(WHAT TO PRODUCE):
Please retype the listing below exactly as it stands, skipping any pictures.

(SUPPLIED MATERIAL):
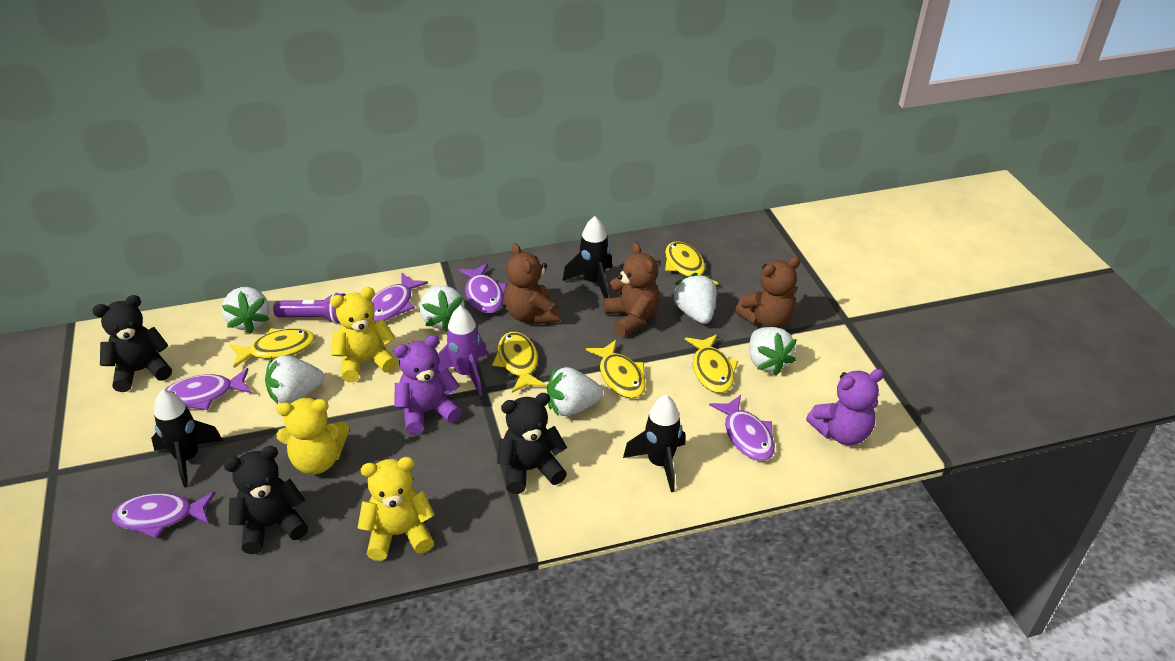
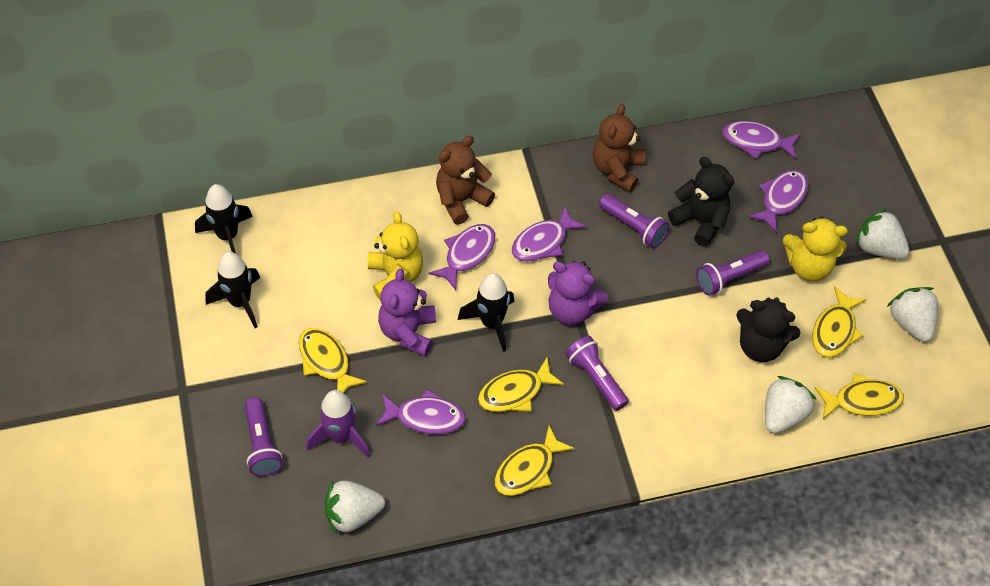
black teddy bear: 3 -> 2
brown teddy bear: 3 -> 2
purple flashlight: 1 -> 4
white strawberry: 6 -> 4
yellow teddy bear: 3 -> 2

(WRITTEN ANSWER):
black teddy bear: 3 -> 2
brown teddy bear: 3 -> 2
purple flashlight: 1 -> 4
white strawberry: 6 -> 4
yellow teddy bear: 3 -> 2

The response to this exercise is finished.